• [EXERCISE INSTRUCTIONS]
Each record must be printed again exactly as it appears.

▽

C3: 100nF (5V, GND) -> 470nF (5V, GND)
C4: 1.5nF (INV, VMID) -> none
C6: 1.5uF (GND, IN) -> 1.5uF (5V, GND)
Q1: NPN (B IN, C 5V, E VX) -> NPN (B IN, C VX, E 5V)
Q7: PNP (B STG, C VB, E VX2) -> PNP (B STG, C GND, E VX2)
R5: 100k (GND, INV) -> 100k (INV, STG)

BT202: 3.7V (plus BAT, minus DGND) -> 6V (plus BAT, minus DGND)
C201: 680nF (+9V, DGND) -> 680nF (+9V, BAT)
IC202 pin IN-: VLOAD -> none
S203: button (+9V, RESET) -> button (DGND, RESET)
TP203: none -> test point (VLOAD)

△

• [COMPLETED EXERCISE]
C3: 100nF (5V, GND) -> 470nF (5V, GND)
C4: 1.5nF (INV, VMID) -> none
C6: 1.5uF (GND, IN) -> 1.5uF (5V, GND)
Q1: NPN (B IN, C 5V, E VX) -> NPN (B IN, C VX, E 5V)
Q7: PNP (B STG, C VB, E VX2) -> PNP (B STG, C GND, E VX2)
R5: 100k (GND, INV) -> 100k (INV, STG)

BT202: 3.7V (plus BAT, minus DGND) -> 6V (plus BAT, minus DGND)
C201: 680nF (+9V, DGND) -> 680nF (+9V, BAT)
IC202 pin IN-: VLOAD -> none
S203: button (+9V, RESET) -> button (DGND, RESET)
TP203: none -> test point (VLOAD)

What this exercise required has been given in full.